### PROBLEM:
Below is a set of records. Please retype every one exactly.

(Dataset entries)
◆ ◆ ◆ ◆ ◆ ◆ ◆
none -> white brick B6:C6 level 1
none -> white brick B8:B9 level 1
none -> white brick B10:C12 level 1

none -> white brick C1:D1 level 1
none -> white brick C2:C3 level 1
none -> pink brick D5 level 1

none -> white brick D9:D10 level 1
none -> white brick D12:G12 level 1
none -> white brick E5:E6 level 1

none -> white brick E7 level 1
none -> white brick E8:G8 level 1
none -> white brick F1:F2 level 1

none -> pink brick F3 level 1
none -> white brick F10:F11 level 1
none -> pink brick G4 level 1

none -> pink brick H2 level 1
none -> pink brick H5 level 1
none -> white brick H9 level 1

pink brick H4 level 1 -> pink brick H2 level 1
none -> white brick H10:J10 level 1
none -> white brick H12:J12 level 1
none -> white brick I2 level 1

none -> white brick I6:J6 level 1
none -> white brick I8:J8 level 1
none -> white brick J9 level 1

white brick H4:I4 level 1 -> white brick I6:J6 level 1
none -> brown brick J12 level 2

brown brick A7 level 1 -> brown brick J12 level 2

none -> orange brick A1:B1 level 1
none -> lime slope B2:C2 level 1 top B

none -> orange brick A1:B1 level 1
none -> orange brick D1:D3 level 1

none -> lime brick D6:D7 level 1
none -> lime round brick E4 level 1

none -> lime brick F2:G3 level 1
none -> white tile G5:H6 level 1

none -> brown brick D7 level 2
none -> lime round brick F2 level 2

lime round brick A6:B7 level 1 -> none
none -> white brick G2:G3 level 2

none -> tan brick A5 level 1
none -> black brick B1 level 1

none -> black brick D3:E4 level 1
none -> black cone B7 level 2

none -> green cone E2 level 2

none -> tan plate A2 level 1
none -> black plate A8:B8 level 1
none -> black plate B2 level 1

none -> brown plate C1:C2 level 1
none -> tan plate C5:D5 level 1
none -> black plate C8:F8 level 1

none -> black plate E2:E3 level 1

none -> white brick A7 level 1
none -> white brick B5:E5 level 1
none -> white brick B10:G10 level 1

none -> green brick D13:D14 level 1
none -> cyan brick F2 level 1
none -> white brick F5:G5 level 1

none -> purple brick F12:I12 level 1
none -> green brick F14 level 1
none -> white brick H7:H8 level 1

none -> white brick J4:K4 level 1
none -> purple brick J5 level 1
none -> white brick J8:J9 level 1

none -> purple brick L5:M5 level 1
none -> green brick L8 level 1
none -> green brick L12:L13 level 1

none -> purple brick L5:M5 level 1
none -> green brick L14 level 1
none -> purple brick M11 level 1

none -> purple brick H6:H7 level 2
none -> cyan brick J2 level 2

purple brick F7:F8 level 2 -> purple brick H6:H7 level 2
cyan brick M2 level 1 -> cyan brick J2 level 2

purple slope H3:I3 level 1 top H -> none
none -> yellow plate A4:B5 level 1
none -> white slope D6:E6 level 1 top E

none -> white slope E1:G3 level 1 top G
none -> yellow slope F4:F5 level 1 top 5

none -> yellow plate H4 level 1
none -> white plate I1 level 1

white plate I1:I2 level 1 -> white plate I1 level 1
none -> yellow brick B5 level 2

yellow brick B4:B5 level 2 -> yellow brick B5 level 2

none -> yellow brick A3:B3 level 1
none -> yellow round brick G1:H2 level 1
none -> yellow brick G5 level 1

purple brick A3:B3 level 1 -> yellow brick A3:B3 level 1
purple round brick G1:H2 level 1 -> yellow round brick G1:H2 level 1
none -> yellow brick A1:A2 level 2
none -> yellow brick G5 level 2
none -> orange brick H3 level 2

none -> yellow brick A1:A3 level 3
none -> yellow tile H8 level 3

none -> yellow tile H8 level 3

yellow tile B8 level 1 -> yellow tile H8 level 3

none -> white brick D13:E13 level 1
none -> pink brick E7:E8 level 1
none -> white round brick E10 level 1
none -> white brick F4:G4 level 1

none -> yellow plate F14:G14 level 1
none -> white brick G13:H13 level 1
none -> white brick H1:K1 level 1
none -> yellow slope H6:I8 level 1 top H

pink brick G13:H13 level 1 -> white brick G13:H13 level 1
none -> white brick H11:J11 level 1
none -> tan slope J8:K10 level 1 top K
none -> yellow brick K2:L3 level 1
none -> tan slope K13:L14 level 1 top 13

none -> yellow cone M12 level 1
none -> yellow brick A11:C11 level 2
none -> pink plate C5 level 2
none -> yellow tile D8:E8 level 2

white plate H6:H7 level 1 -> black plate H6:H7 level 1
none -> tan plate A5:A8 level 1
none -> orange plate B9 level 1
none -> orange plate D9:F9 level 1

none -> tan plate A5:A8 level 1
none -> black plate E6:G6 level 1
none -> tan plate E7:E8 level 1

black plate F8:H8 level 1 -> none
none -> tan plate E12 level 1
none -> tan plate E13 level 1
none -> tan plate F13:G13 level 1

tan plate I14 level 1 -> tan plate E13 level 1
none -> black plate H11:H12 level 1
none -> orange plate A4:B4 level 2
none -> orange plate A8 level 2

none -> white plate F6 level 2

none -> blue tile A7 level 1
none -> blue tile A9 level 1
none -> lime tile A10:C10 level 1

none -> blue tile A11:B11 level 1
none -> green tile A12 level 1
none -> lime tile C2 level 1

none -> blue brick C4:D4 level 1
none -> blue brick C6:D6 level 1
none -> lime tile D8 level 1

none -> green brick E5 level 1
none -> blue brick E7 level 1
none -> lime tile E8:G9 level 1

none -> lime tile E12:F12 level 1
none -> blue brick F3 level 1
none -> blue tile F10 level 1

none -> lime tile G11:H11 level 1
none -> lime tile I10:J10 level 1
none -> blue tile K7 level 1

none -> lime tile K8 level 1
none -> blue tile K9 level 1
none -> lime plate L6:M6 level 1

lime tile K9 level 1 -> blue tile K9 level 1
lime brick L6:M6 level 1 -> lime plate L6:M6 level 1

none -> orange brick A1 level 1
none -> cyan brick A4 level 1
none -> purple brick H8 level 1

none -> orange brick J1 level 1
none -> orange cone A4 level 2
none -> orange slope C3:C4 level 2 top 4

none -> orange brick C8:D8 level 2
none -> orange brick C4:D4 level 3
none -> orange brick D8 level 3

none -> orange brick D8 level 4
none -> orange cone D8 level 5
◆ ◆ ◆ ◆ ◆ ◆ ◆
### ANSWER TO THE PROBLEM:
none -> white brick B6:C6 level 1
none -> white brick B8:B9 level 1
none -> white brick B10:C12 level 1

none -> white brick C1:D1 level 1
none -> white brick C2:C3 level 1
none -> pink brick D5 level 1

none -> white brick D9:D10 level 1
none -> white brick D12:G12 level 1
none -> white brick E5:E6 level 1

none -> white brick E7 level 1
none -> white brick E8:G8 level 1
none -> white brick F1:F2 level 1

none -> pink brick F3 level 1
none -> white brick F10:F11 level 1
none -> pink brick G4 level 1

none -> pink brick H2 level 1
none -> pink brick H5 level 1
none -> white brick H9 level 1

pink brick H4 level 1 -> pink brick H2 level 1
none -> white brick H10:J10 level 1
none -> white brick H12:J12 level 1
none -> white brick I2 level 1

none -> white brick I6:J6 level 1
none -> white brick I8:J8 level 1
none -> white brick J9 level 1

white brick H4:I4 level 1 -> white brick I6:J6 level 1
none -> brown brick J12 level 2

brown brick A7 level 1 -> brown brick J12 level 2

none -> orange brick A1:B1 level 1
none -> lime slope B2:C2 level 1 top B

none -> orange brick A1:B1 level 1
none -> orange brick D1:D3 level 1

none -> lime brick D6:D7 level 1
none -> lime round brick E4 level 1

none -> lime brick F2:G3 level 1
none -> white tile G5:H6 level 1

none -> brown brick D7 level 2
none -> lime round brick F2 level 2

lime round brick A6:B7 level 1 -> none
none -> white brick G2:G3 level 2

none -> tan brick A5 level 1
none -> black brick B1 level 1

none -> black brick D3:E4 level 1
none -> black cone B7 level 2

none -> green cone E2 level 2

none -> tan plate A2 level 1
none -> black plate A8:B8 level 1
none -> black plate B2 level 1

none -> brown plate C1:C2 level 1
none -> tan plate C5:D5 level 1
none -> black plate C8:F8 level 1

none -> black plate E2:E3 level 1

none -> white brick A7 level 1
none -> white brick B5:E5 level 1
none -> white brick B10:G10 level 1

none -> green brick D13:D14 level 1
none -> cyan brick F2 level 1
none -> white brick F5:G5 level 1

none -> purple brick F12:I12 level 1
none -> green brick F14 level 1
none -> white brick H7:H8 level 1

none -> white brick J4:K4 level 1
none -> purple brick J5 level 1
none -> white brick J8:J9 level 1

none -> purple brick L5:M5 level 1
none -> green brick L8 level 1
none -> green brick L12:L13 level 1

none -> purple brick L5:M5 level 1
none -> green brick L14 level 1
none -> purple brick M11 level 1

none -> purple brick H6:H7 level 2
none -> cyan brick J2 level 2

purple brick F7:F8 level 2 -> purple brick H6:H7 level 2
cyan brick M2 level 1 -> cyan brick J2 level 2

purple slope H3:I3 level 1 top H -> none
none -> yellow plate A4:B5 level 1
none -> white slope D6:E6 level 1 top E

none -> white slope E1:G3 level 1 top G
none -> yellow slope F4:F5 level 1 top 5

none -> yellow plate H4 level 1
none -> white plate I1 level 1

white plate I1:I2 level 1 -> white plate I1 level 1
none -> yellow brick B5 level 2

yellow brick B4:B5 level 2 -> yellow brick B5 level 2

none -> yellow brick A3:B3 level 1
none -> yellow round brick G1:H2 level 1
none -> yellow brick G5 level 1

purple brick A3:B3 level 1 -> yellow brick A3:B3 level 1
purple round brick G1:H2 level 1 -> yellow round brick G1:H2 level 1
none -> yellow brick A1:A2 level 2
none -> yellow brick G5 level 2
none -> orange brick H3 level 2

none -> yellow brick A1:A3 level 3
none -> yellow tile H8 level 3

none -> yellow tile H8 level 3

yellow tile B8 level 1 -> yellow tile H8 level 3

none -> white brick D13:E13 level 1
none -> pink brick E7:E8 level 1
none -> white round brick E10 level 1
none -> white brick F4:G4 level 1

none -> yellow plate F14:G14 level 1
none -> white brick G13:H13 level 1
none -> white brick H1:K1 level 1
none -> yellow slope H6:I8 level 1 top H

pink brick G13:H13 level 1 -> white brick G13:H13 level 1
none -> white brick H11:J11 level 1
none -> tan slope J8:K10 level 1 top K
none -> yellow brick K2:L3 level 1
none -> tan slope K13:L14 level 1 top 13

none -> yellow cone M12 level 1
none -> yellow brick A11:C11 level 2
none -> pink plate C5 level 2
none -> yellow tile D8:E8 level 2

white plate H6:H7 level 1 -> black plate H6:H7 level 1
none -> tan plate A5:A8 level 1
none -> orange plate B9 level 1
none -> orange plate D9:F9 level 1

none -> tan plate A5:A8 level 1
none -> black plate E6:G6 level 1
none -> tan plate E7:E8 level 1

black plate F8:H8 level 1 -> none
none -> tan plate E12 level 1
none -> tan plate E13 level 1
none -> tan plate F13:G13 level 1

tan plate I14 level 1 -> tan plate E13 level 1
none -> black plate H11:H12 level 1
none -> orange plate A4:B4 level 2
none -> orange plate A8 level 2

none -> white plate F6 level 2

none -> blue tile A7 level 1
none -> blue tile A9 level 1
none -> lime tile A10:C10 level 1

none -> blue tile A11:B11 level 1
none -> green tile A12 level 1
none -> lime tile C2 level 1

none -> blue brick C4:D4 level 1
none -> blue brick C6:D6 level 1
none -> lime tile D8 level 1

none -> green brick E5 level 1
none -> blue brick E7 level 1
none -> lime tile E8:G9 level 1

none -> lime tile E12:F12 level 1
none -> blue brick F3 level 1
none -> blue tile F10 level 1

none -> lime tile G11:H11 level 1
none -> lime tile I10:J10 level 1
none -> blue tile K7 level 1

none -> lime tile K8 level 1
none -> blue tile K9 level 1
none -> lime plate L6:M6 level 1

lime tile K9 level 1 -> blue tile K9 level 1
lime brick L6:M6 level 1 -> lime plate L6:M6 level 1

none -> orange brick A1 level 1
none -> cyan brick A4 level 1
none -> purple brick H8 level 1

none -> orange brick J1 level 1
none -> orange cone A4 level 2
none -> orange slope C3:C4 level 2 top 4

none -> orange brick C8:D8 level 2
none -> orange brick C4:D4 level 3
none -> orange brick D8 level 3

none -> orange brick D8 level 4
none -> orange cone D8 level 5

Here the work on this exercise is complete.